Your goal ▸
Search the records below for the word "counterclockwise". Copy each line where it occurs.

Provided records ▸
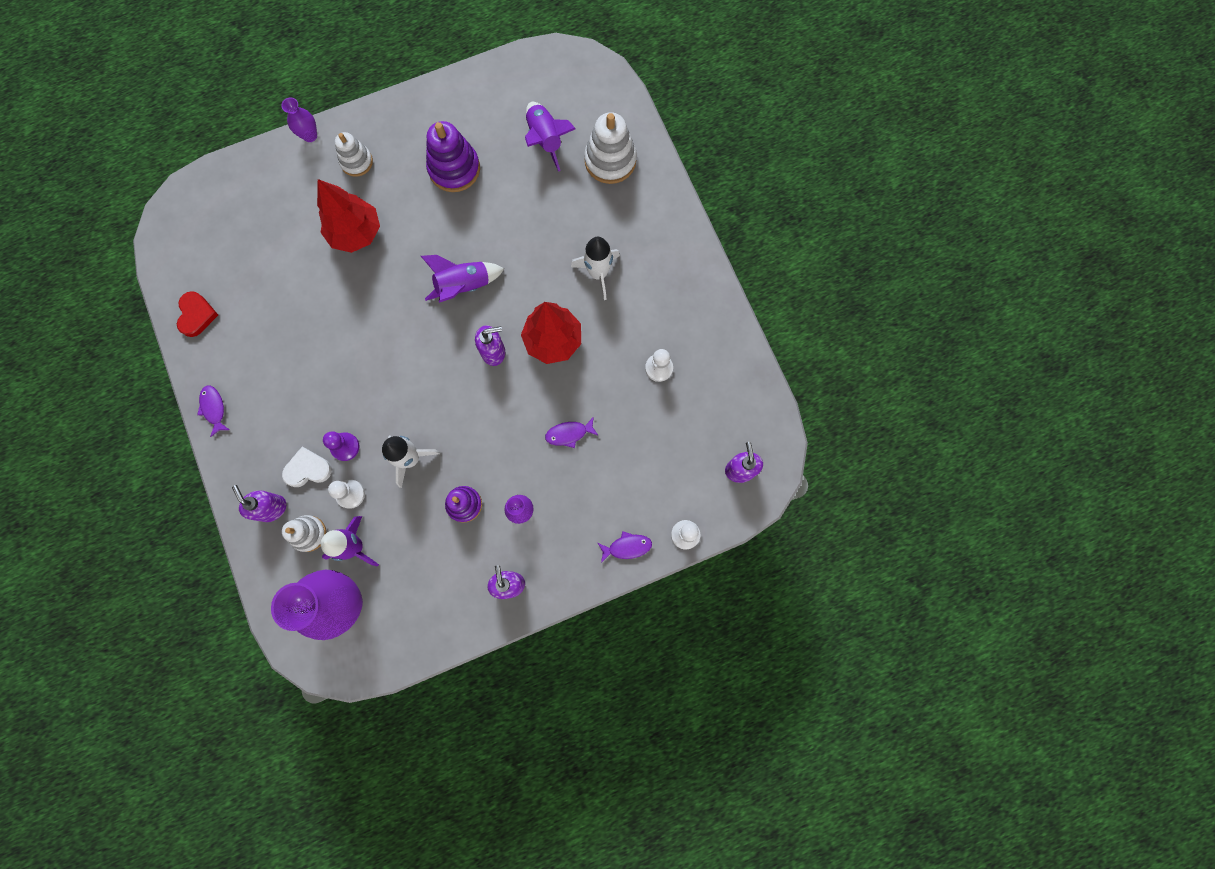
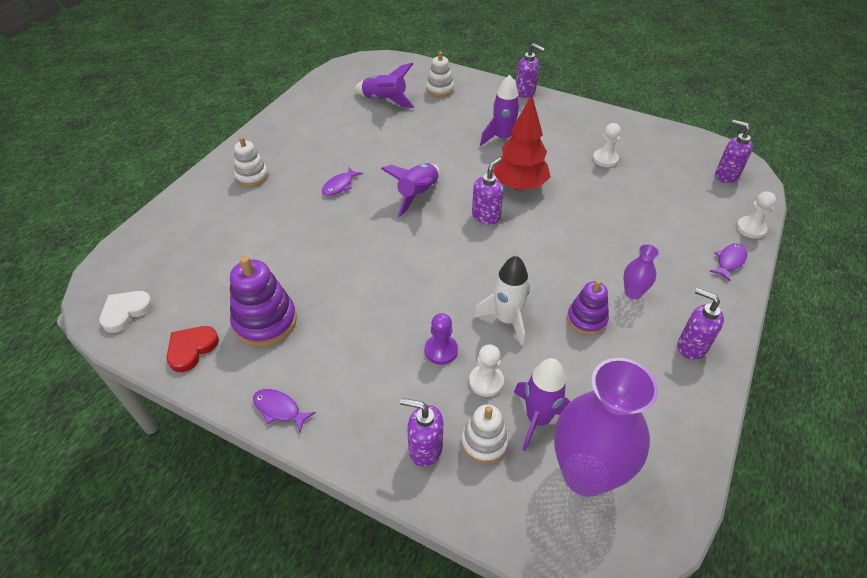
camera: 40 degrees left, 30 degrees down
red heart [177,291,218,337] -> red heart turned 105 degrees counterclockwise [166,326,219,372]
purple vase [281,97,317,142] -> none
white heart [282,447,332,487] -> white heart moved to [99,291,153,333]
red tree [317,179,380,253] -> none
purple stacking toy [426,121,480,192] -> purple stacking toy moved to [230,256,297,347]
purple fish [545,417,599,448] -> purple fish moved to [322,167,363,196]
white rocket [571,237,620,300] -> purple rocket [480,75,520,146]
white stacking toy [584,112,637,184] -> white stacking toy [426,51,454,97], size x0.63
none -> purple soap dispenser [516,43,545,98]

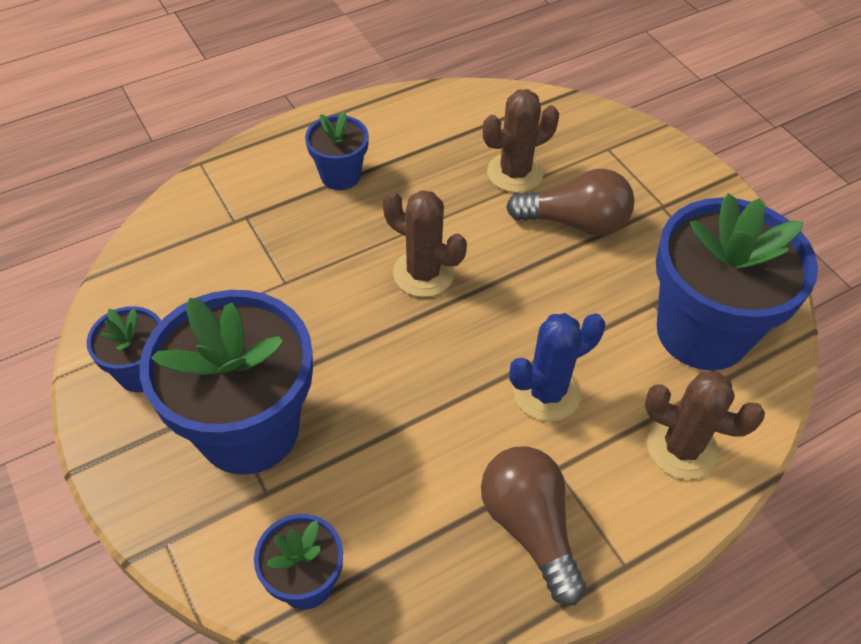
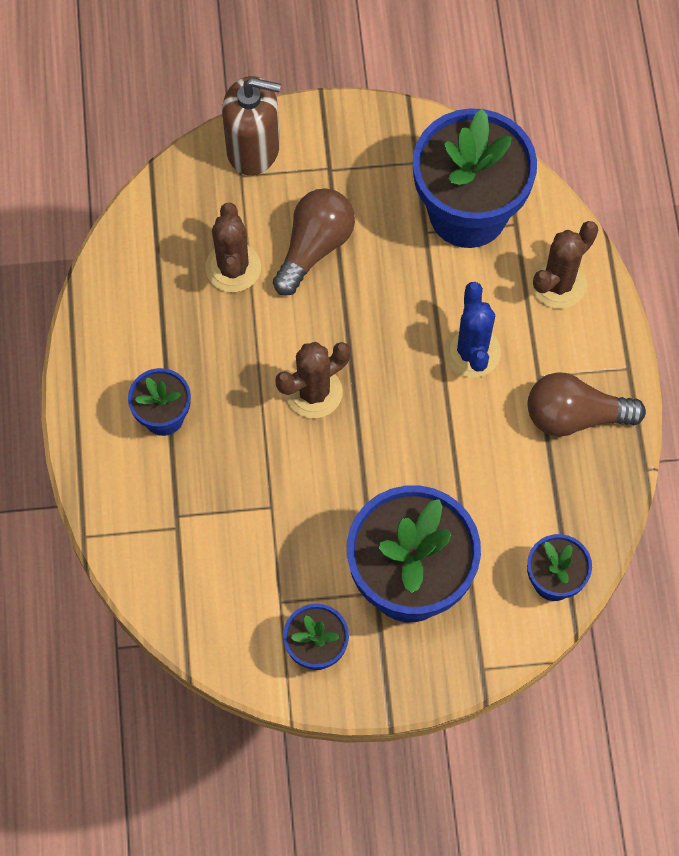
camera: 65 degrees left, 15 degrees up
none -> brown soap dispenser [222,76,281,175]

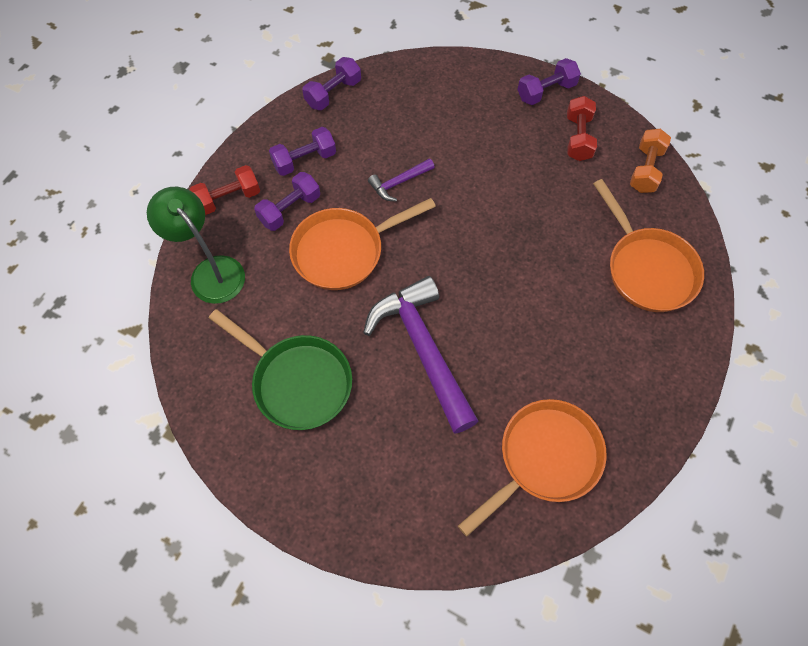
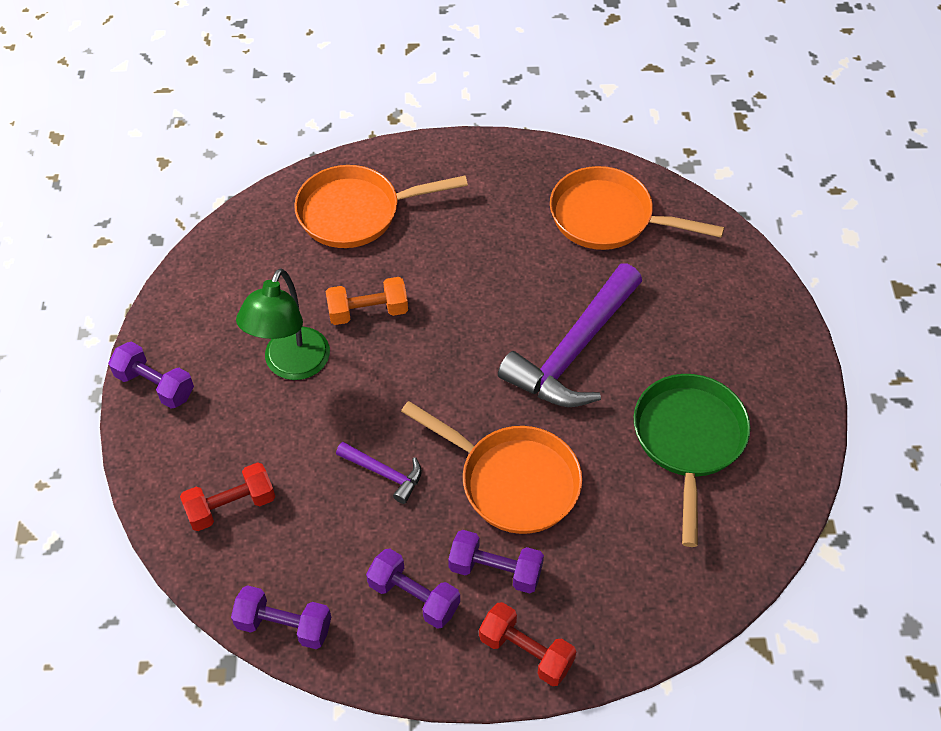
camera: 120 degrees left, 10 degrees down
green lamp [147,187,245,304] -> green lamp moved to [236,268,330,380]
red dumbbell [567,96,597,161] -> red dumbbell moved to [180,462,275,531]
orange pan [593,179,704,312] -> orange pan turned 135 degrees counterclockwise [294,165,468,248]
orange dumbbell [630,129,671,193] -> orange dumbbell moved to [326,277,408,325]

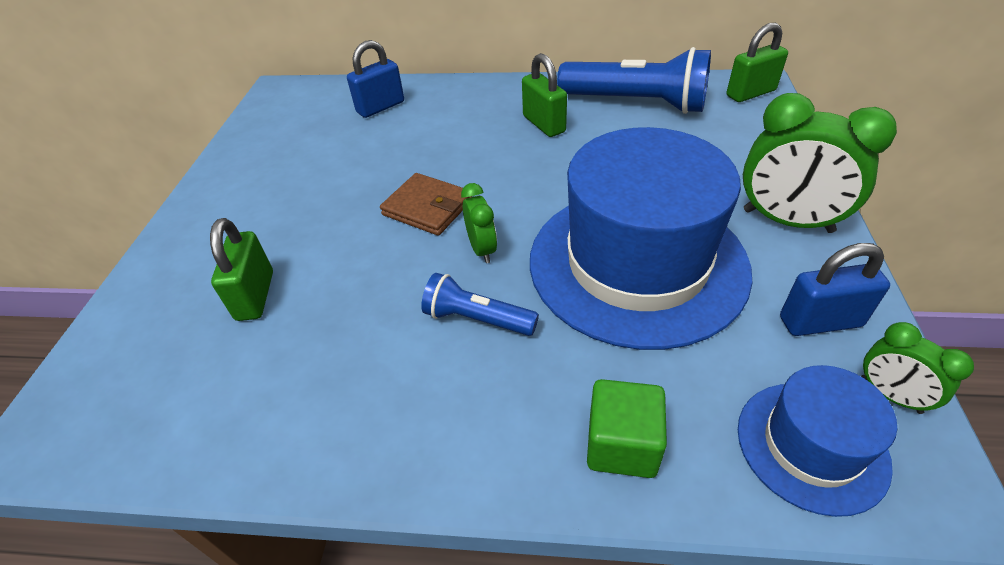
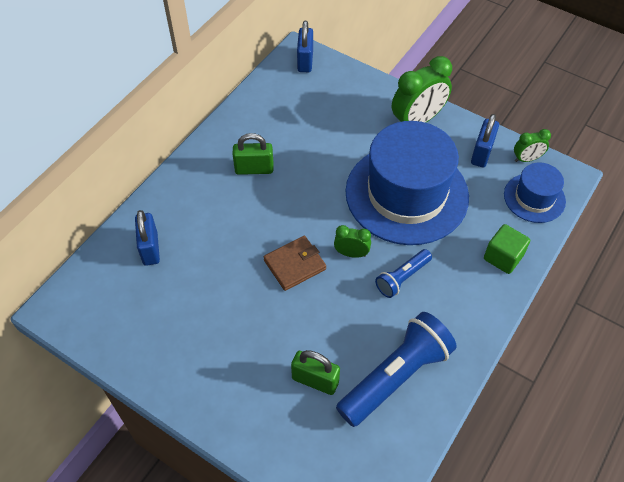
camera: 65 degrees left, 10 degrees up
blue flashlight [557,47,711,114] -> blue flashlight moved to [336,312,457,427]
green padlock [727,23,788,102] -> blue padlock [297,21,313,72]

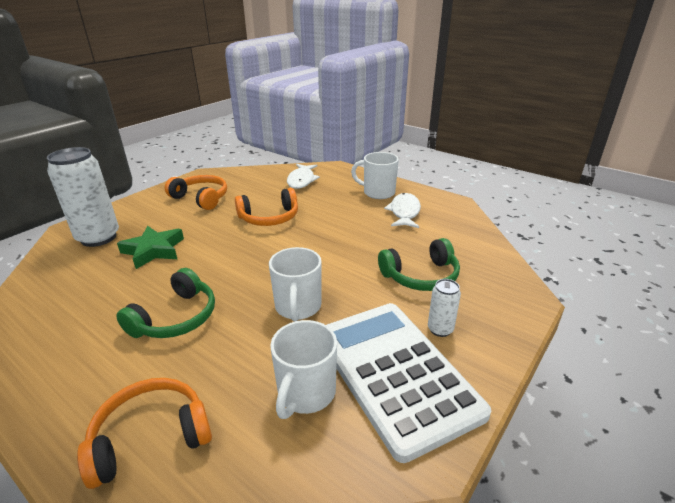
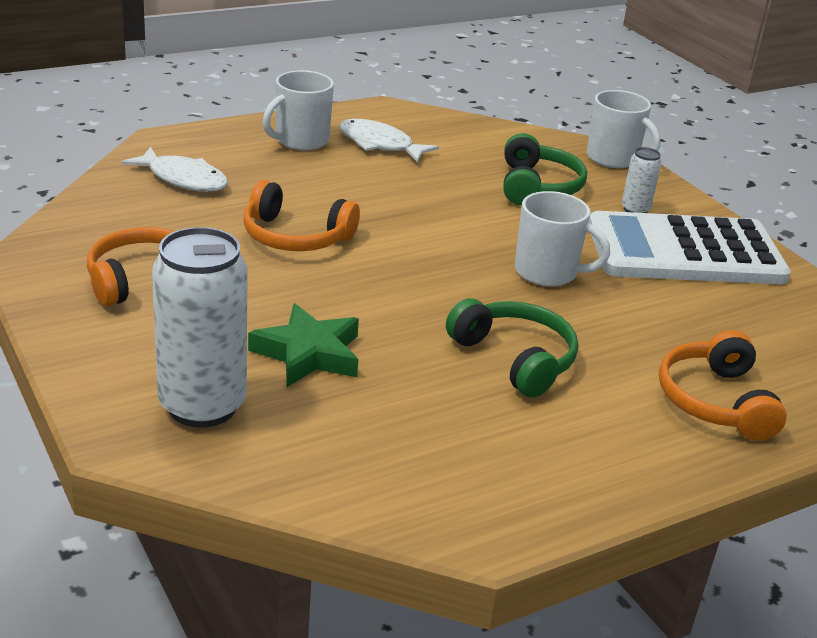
camera: 70 degrees left, 0 degrees up
orange headphones [235,188,298,226] -> orange headphones turned 105 degrees clockwise [243,180,360,251]
white mug [270,320,337,419] -> white mug moved to [587,90,660,168]

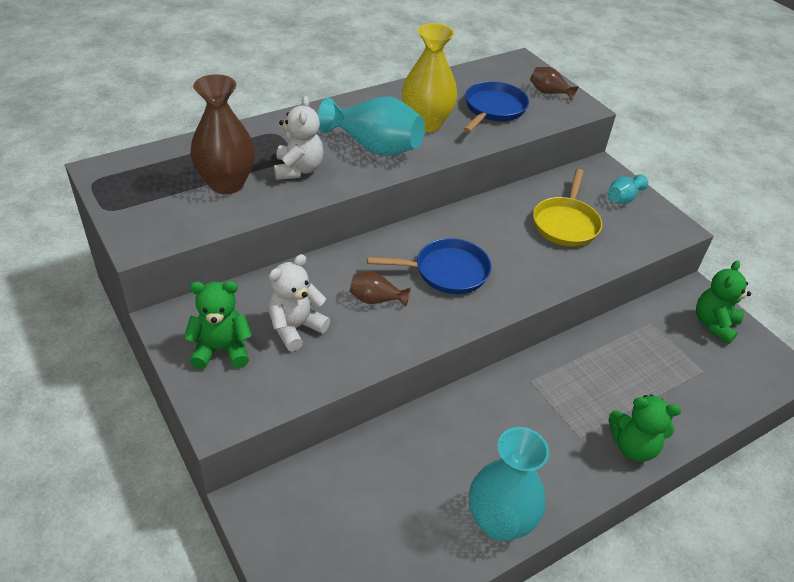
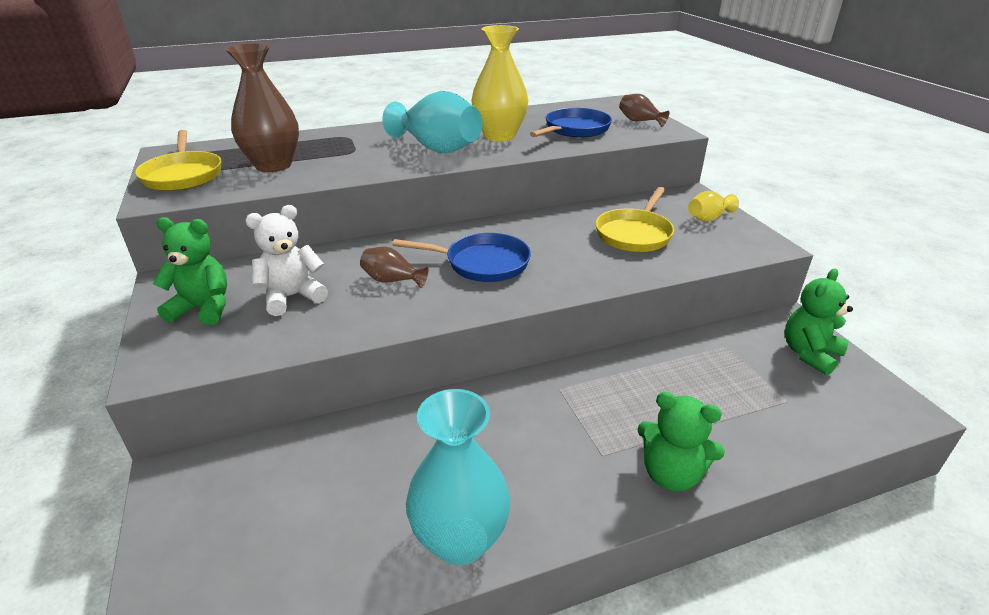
camera: 15 degrees right, 10 degrees down
white teddy bear [274,96,324,180] -> none
turquoise vase [608,174,648,204] -> yellow vase [688,191,739,222]
none -> yellow pan [135,130,222,191]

Your solution ▸
red heart [177,291,218,337] -> red heart turned 105 degrees counterclockwise [166,326,219,372]
orange pan [593,179,704,312] -> orange pan turned 135 degrees counterclockwise [294,165,468,248]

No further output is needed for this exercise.